### WORK INSTRUCTION
If a line in the entries below contains "russet", copy it.

[Spatial object tracking data]
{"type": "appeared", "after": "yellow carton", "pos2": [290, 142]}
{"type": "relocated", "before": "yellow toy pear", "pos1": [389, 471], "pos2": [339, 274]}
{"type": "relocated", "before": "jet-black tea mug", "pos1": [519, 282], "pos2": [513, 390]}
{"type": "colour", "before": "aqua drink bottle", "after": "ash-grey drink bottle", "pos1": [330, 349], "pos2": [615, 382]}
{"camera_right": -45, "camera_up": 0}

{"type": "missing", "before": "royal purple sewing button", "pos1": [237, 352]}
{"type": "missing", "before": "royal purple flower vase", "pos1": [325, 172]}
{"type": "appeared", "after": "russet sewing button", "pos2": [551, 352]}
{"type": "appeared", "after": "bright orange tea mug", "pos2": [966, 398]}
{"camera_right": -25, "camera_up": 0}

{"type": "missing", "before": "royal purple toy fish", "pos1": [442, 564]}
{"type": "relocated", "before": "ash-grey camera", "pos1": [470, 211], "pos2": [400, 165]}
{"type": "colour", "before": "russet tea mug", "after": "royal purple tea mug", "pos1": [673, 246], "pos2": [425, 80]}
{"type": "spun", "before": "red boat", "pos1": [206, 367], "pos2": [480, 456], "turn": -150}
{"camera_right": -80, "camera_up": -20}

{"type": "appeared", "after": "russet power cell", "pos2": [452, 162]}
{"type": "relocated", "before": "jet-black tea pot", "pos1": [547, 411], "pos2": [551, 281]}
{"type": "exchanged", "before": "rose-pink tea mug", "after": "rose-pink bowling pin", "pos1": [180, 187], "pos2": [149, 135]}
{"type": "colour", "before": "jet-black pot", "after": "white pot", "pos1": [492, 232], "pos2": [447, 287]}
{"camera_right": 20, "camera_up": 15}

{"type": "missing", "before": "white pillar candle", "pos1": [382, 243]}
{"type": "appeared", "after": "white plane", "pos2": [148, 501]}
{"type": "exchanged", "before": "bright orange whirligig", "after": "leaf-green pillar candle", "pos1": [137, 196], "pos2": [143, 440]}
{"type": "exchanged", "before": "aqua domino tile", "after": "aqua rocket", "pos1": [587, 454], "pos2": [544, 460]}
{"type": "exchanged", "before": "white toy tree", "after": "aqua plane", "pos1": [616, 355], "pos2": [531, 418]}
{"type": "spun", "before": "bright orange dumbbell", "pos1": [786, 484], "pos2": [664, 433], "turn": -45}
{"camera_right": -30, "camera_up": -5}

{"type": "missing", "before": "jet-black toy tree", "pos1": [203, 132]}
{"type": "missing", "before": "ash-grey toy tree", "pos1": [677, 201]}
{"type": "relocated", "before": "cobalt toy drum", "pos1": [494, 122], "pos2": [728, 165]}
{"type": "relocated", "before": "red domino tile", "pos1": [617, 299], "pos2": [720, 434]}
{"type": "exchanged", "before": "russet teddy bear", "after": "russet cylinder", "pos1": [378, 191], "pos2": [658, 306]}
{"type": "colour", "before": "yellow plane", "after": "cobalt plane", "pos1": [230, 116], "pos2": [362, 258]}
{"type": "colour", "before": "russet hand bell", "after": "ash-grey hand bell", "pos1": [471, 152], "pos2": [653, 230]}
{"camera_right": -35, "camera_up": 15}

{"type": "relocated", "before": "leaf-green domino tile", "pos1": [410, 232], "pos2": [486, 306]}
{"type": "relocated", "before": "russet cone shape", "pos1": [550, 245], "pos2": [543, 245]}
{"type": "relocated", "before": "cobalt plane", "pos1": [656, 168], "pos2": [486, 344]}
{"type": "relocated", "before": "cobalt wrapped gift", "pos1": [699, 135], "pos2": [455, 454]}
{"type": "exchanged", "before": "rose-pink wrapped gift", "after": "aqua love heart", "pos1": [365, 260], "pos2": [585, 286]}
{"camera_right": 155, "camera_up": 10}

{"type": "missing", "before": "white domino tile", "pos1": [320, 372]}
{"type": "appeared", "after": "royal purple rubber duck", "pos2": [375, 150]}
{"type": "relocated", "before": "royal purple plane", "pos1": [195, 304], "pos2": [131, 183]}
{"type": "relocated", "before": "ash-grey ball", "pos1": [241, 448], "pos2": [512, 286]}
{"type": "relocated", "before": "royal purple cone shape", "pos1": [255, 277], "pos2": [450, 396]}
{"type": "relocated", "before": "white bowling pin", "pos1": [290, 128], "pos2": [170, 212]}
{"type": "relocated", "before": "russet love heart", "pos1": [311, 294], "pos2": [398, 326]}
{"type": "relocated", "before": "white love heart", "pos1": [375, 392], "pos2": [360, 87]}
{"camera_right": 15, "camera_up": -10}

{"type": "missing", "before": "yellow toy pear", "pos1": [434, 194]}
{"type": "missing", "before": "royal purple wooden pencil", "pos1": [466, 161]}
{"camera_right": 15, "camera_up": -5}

### ANSWER BOX
{"type": "appeared", "after": "russet sewing button", "pos2": [551, 352]}
{"type": "colour", "before": "russet tea mug", "after": "royal purple tea mug", "pos1": [673, 246], "pos2": [425, 80]}
{"type": "appeared", "after": "russet power cell", "pos2": [452, 162]}
{"type": "exchanged", "before": "russet teddy bear", "after": "russet cylinder", "pos1": [378, 191], "pos2": [658, 306]}
{"type": "colour", "before": "russet hand bell", "after": "ash-grey hand bell", "pos1": [471, 152], "pos2": [653, 230]}
{"type": "relocated", "before": "russet cone shape", "pos1": [550, 245], "pos2": [543, 245]}
{"type": "relocated", "before": "russet love heart", "pos1": [311, 294], "pos2": [398, 326]}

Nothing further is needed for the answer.